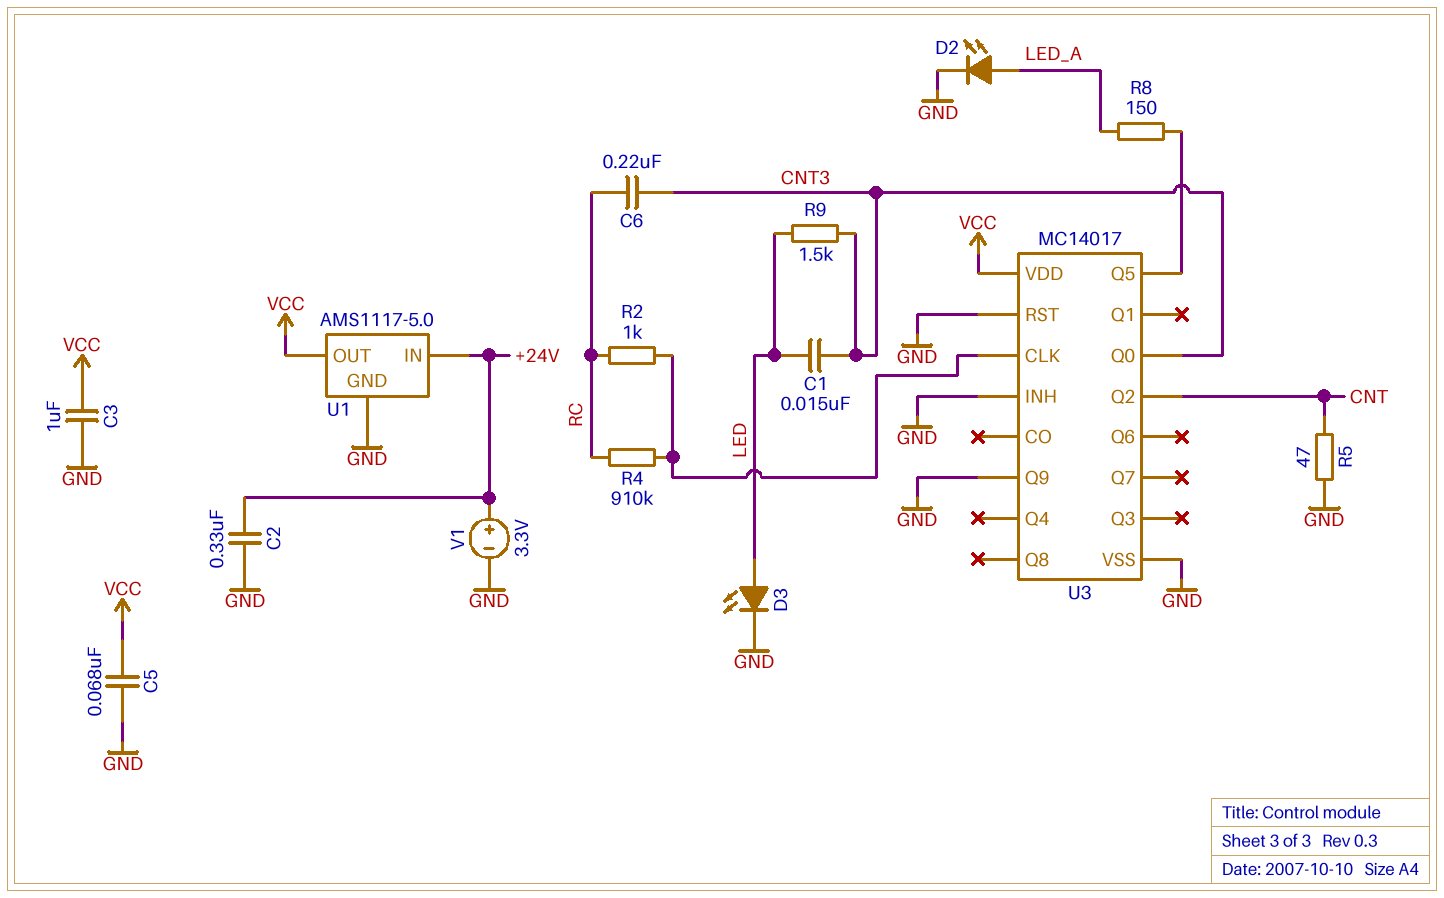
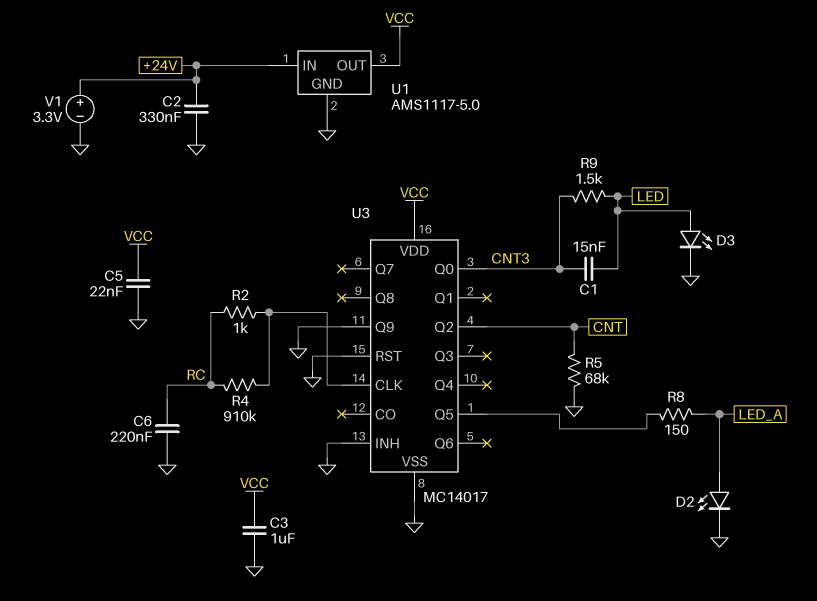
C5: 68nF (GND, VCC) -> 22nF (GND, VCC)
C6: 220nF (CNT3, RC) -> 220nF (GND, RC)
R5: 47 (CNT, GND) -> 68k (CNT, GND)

• • •

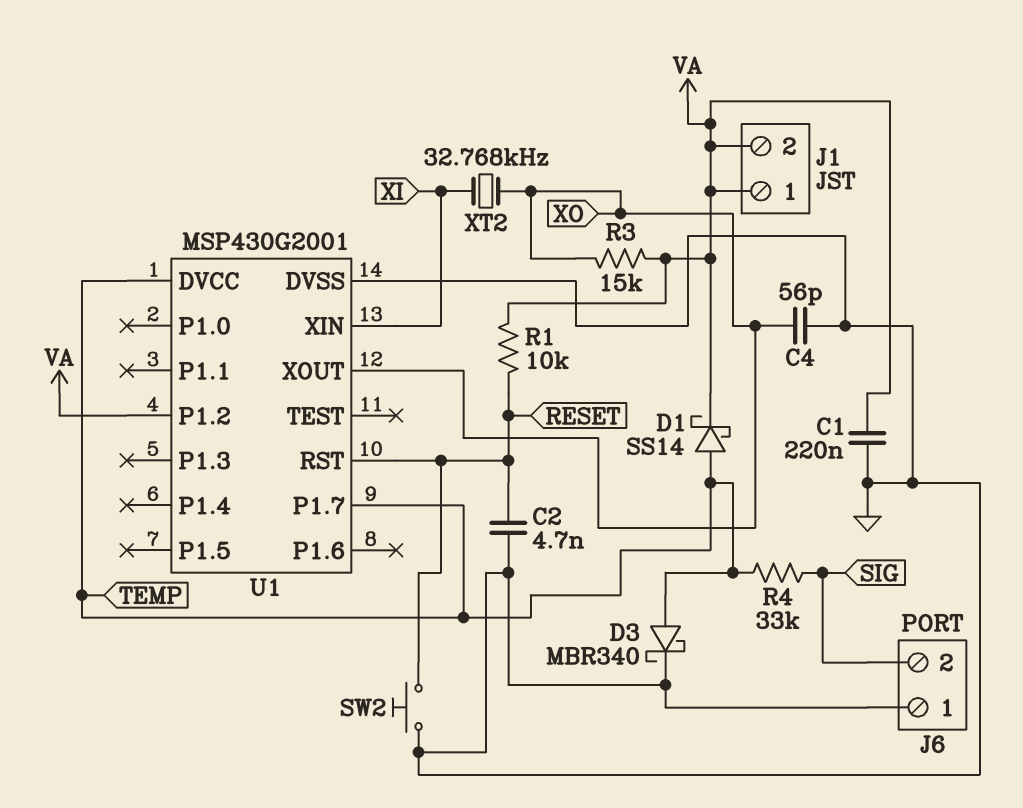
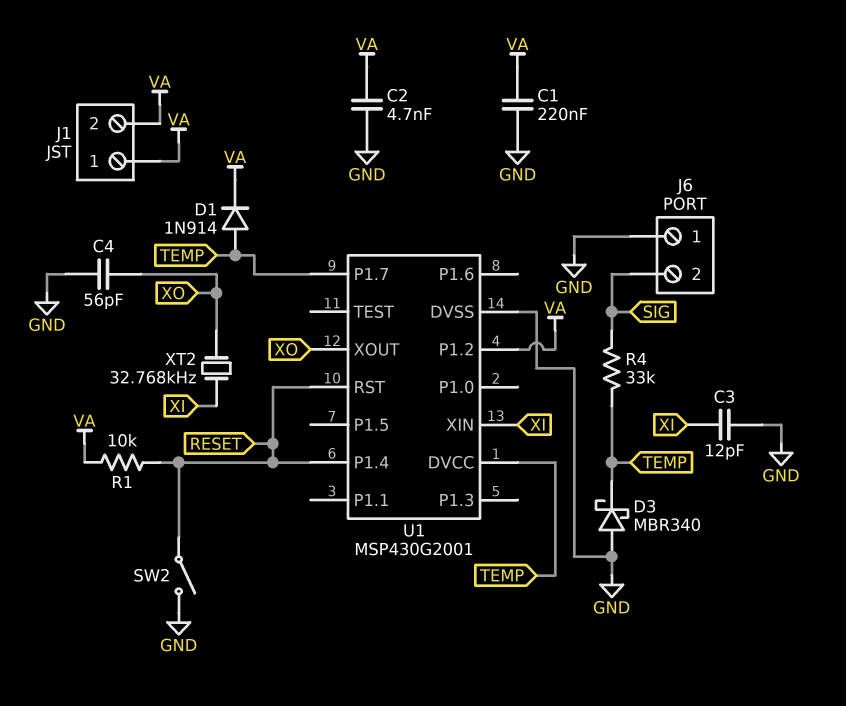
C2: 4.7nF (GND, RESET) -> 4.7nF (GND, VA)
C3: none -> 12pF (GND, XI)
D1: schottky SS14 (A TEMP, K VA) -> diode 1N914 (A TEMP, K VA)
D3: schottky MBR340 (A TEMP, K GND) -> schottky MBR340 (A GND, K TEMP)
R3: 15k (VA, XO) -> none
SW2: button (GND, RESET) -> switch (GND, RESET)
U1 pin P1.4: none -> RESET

• • •

Go to the line with "C5: 68nF (GND, VCC) -> 22nF (GND, VCC)" in the entries above and repeat every line from there through the line with "R5: 47 (CNT, GND) -> 68k (CNT, GND)", exactly and with no other text.

C5: 68nF (GND, VCC) -> 22nF (GND, VCC)
C6: 220nF (CNT3, RC) -> 220nF (GND, RC)
R5: 47 (CNT, GND) -> 68k (CNT, GND)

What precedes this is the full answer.